Problem statement:
The entries below are to be returned as written, with all pictures dropped.

Records for the exercise:
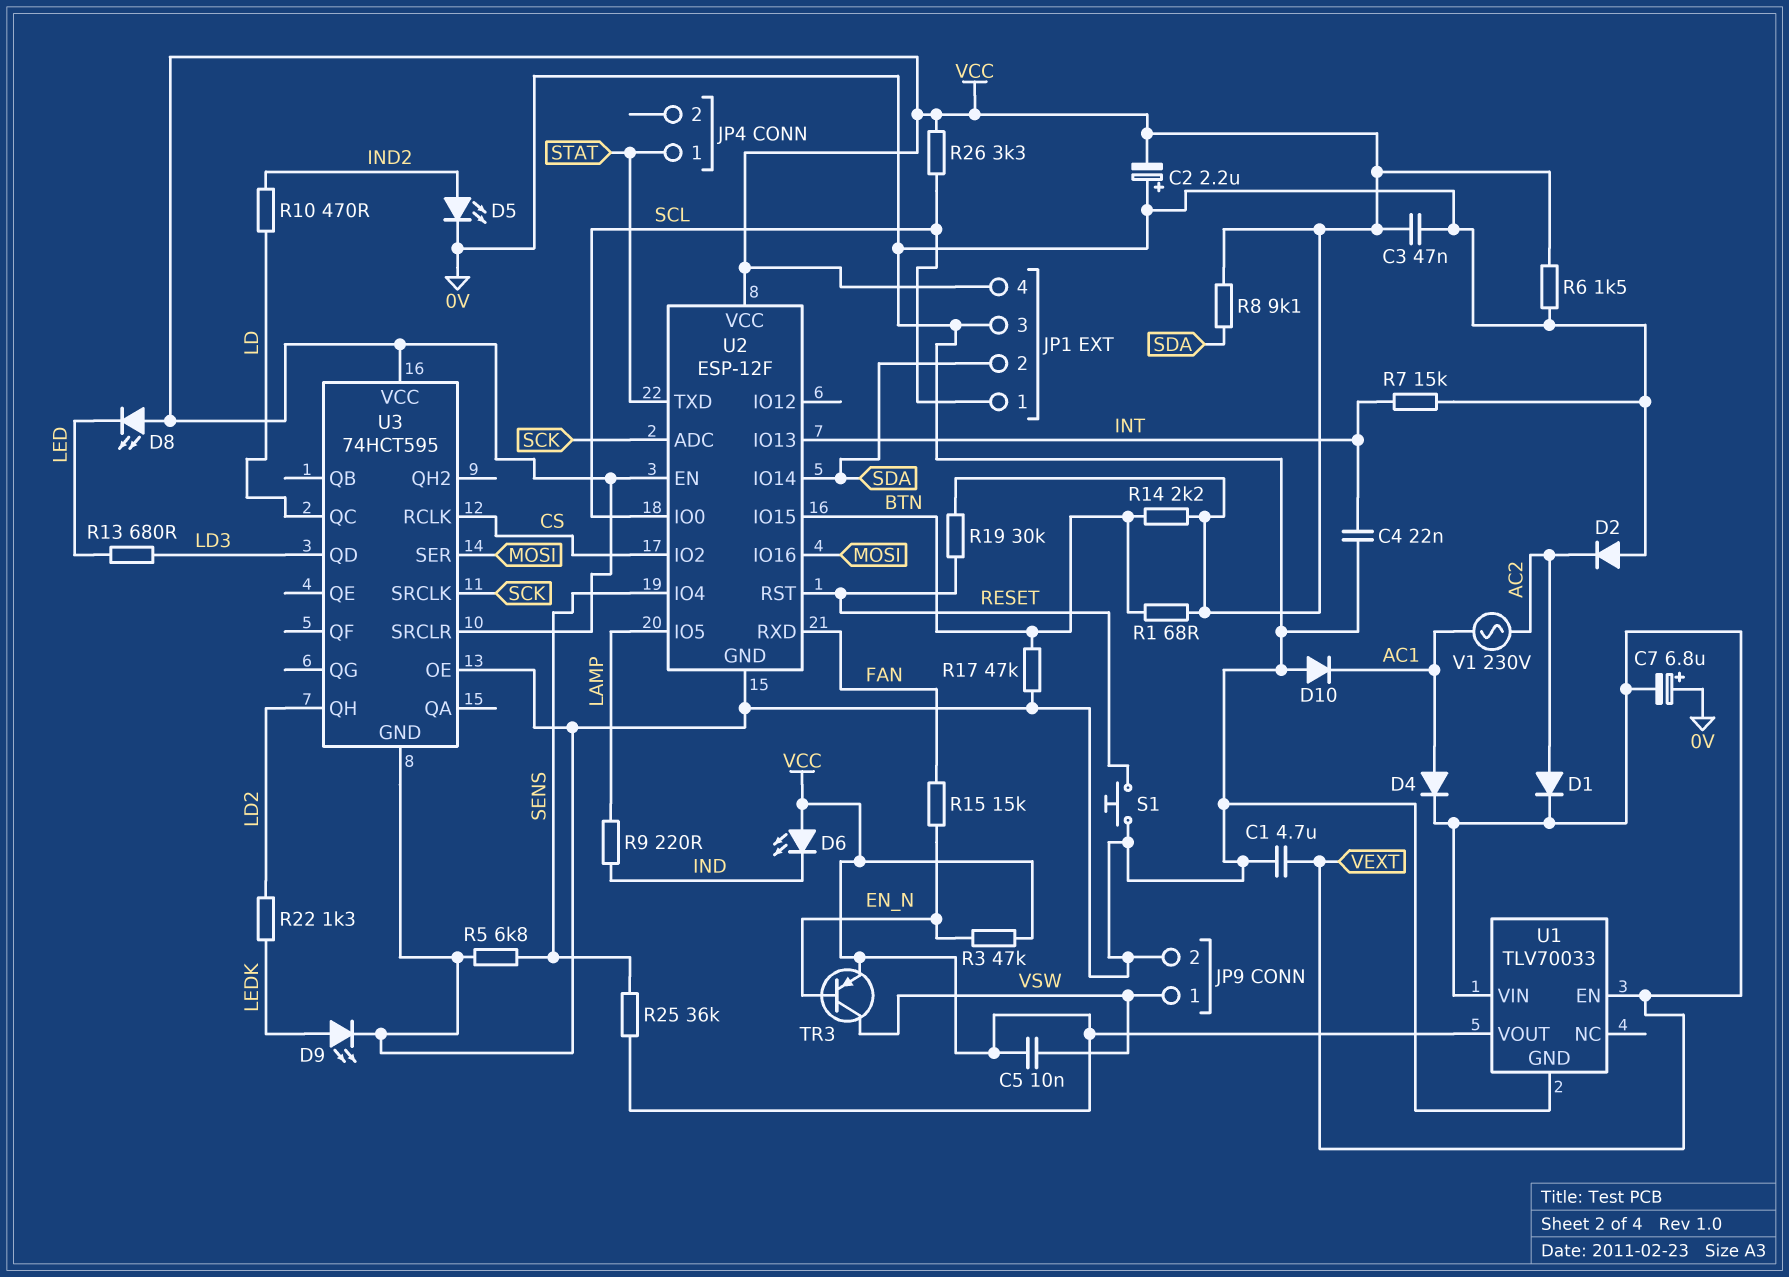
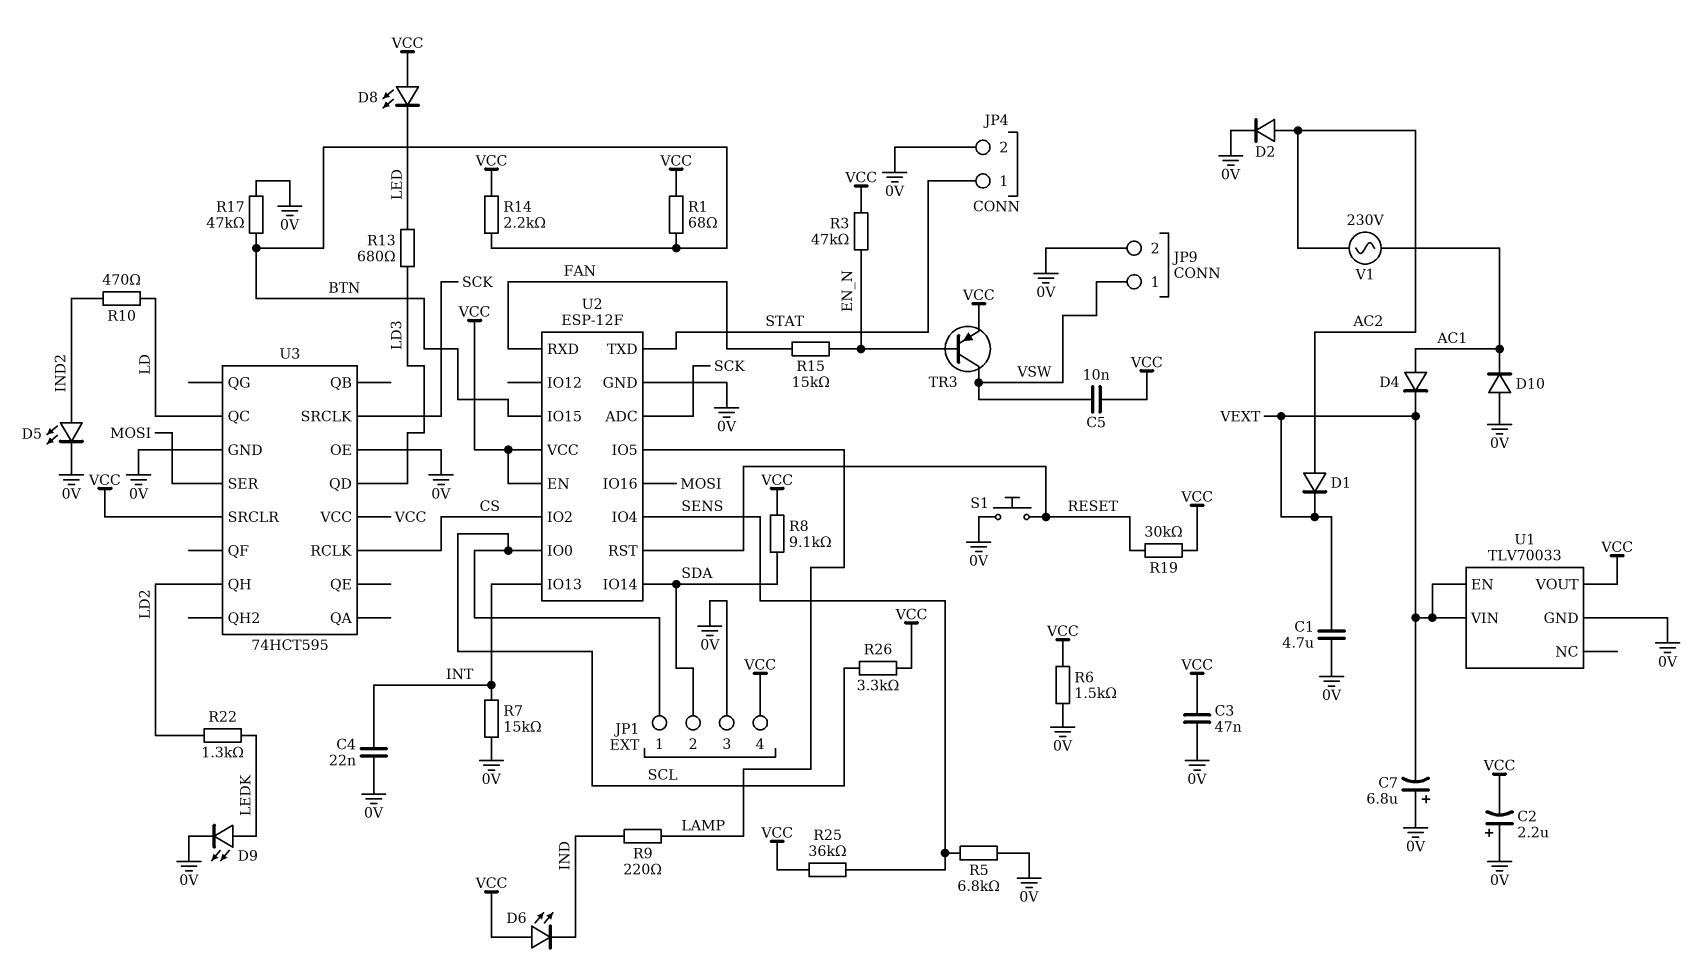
D2: diode (A 0V, K AC2) -> diode (A AC2, K 0V)
JP4 pin 2: none -> 0V

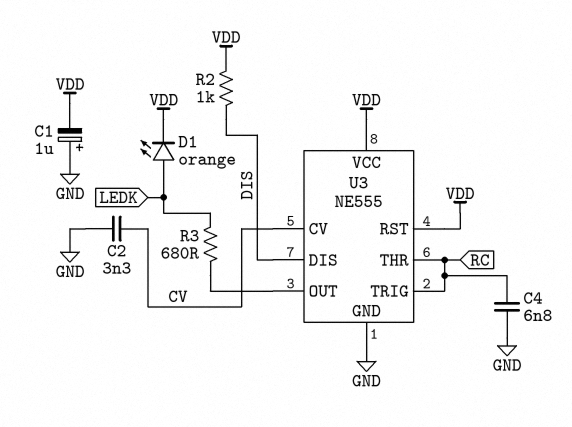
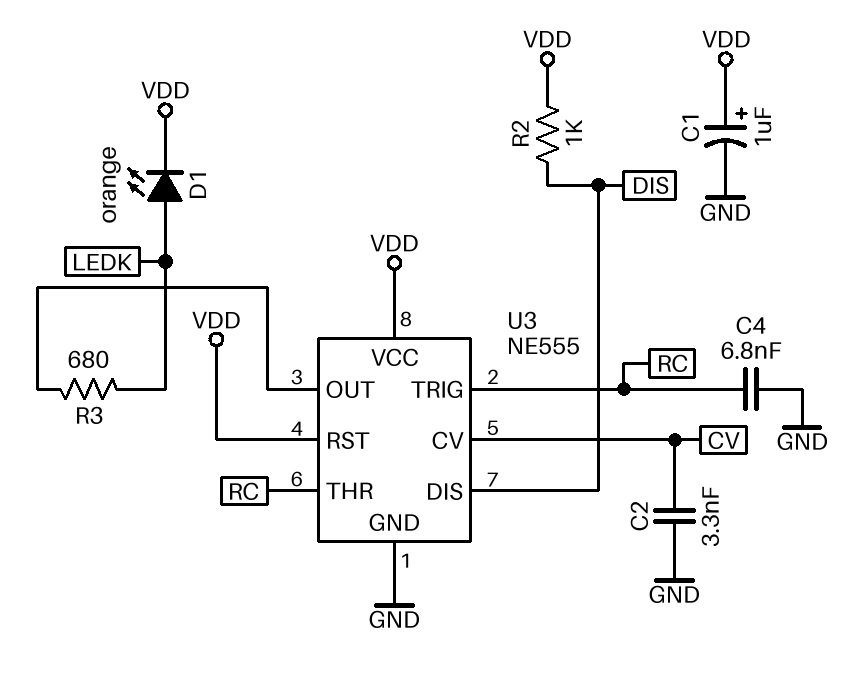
C1: 1uF (plus GND, minus VDD) -> 1uF (plus VDD, minus GND)

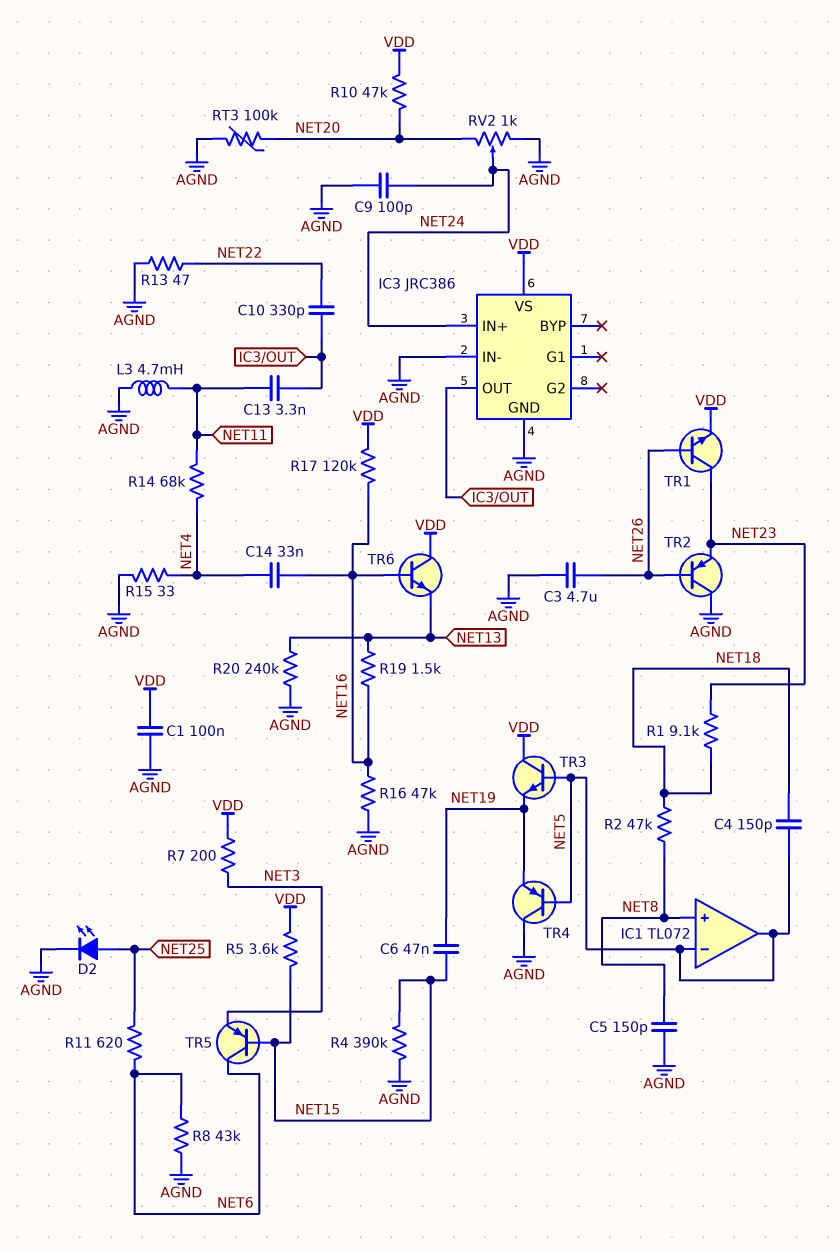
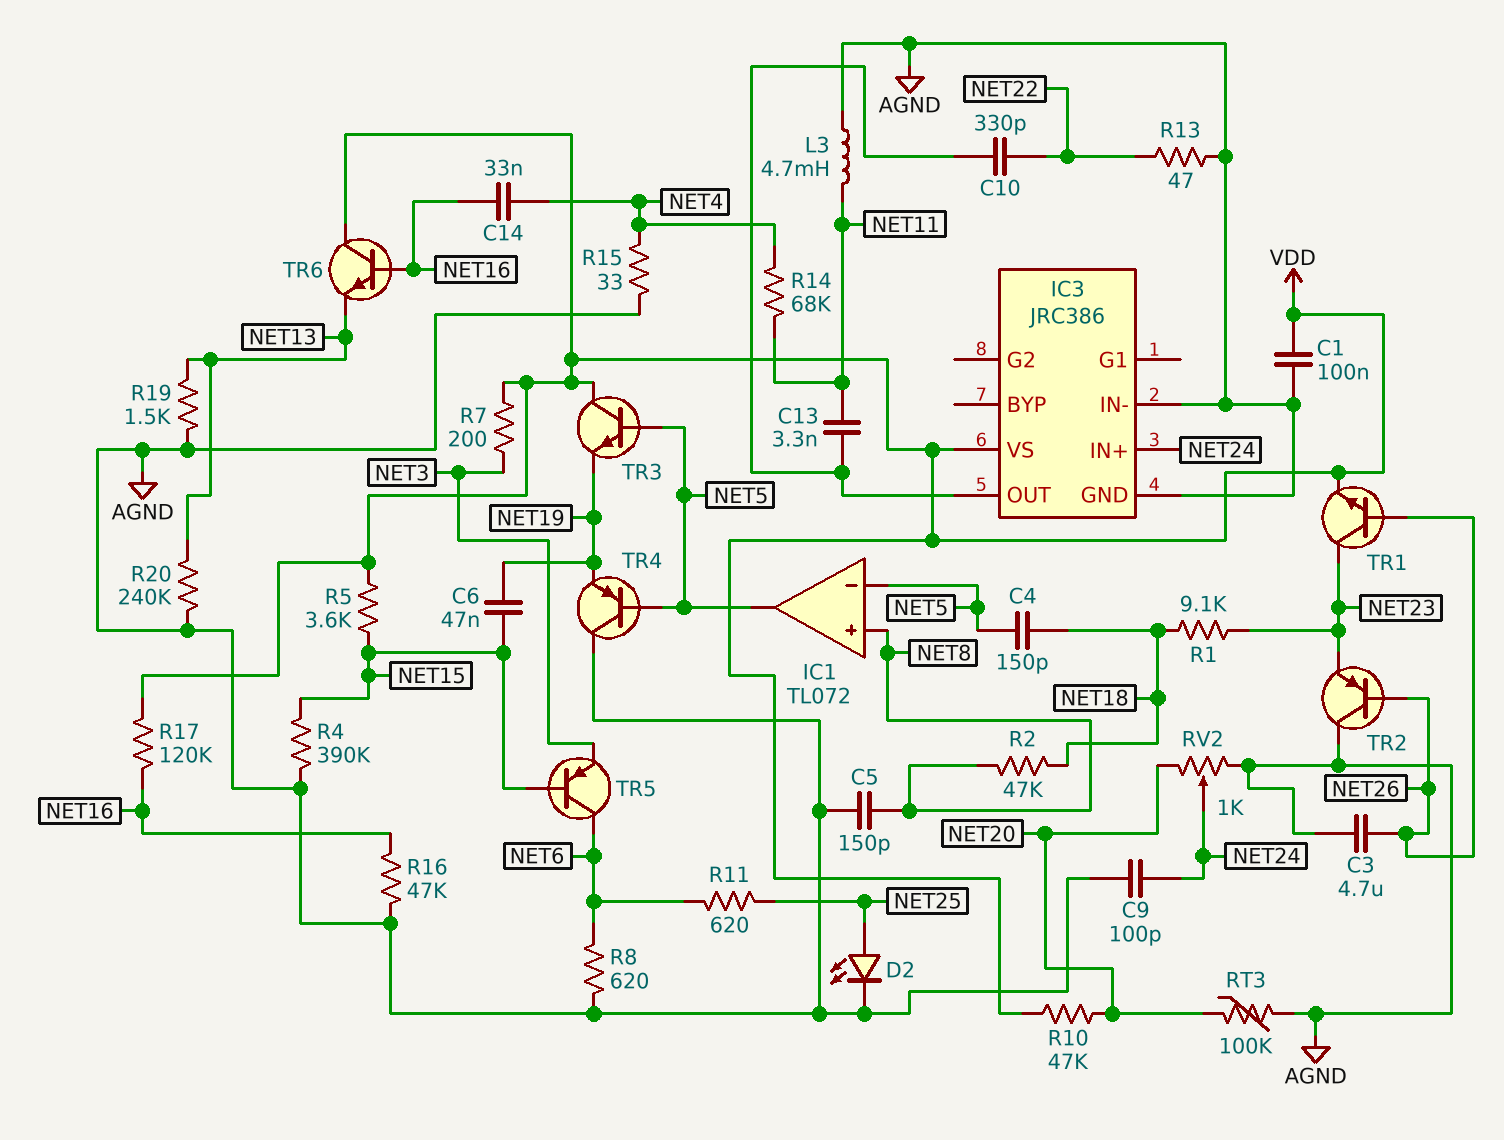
R8: 43k (AGND, NET6) -> 620 (AGND, NET6)
R19: 1.5k (NET13, NET16) -> 1.5k (AGND, NET13)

Exercise solution:
D2: diode (A 0V, K AC2) -> diode (A AC2, K 0V)
JP4 pin 2: none -> 0V

C1: 1uF (plus GND, minus VDD) -> 1uF (plus VDD, minus GND)

R8: 43k (AGND, NET6) -> 620 (AGND, NET6)
R19: 1.5k (NET13, NET16) -> 1.5k (AGND, NET13)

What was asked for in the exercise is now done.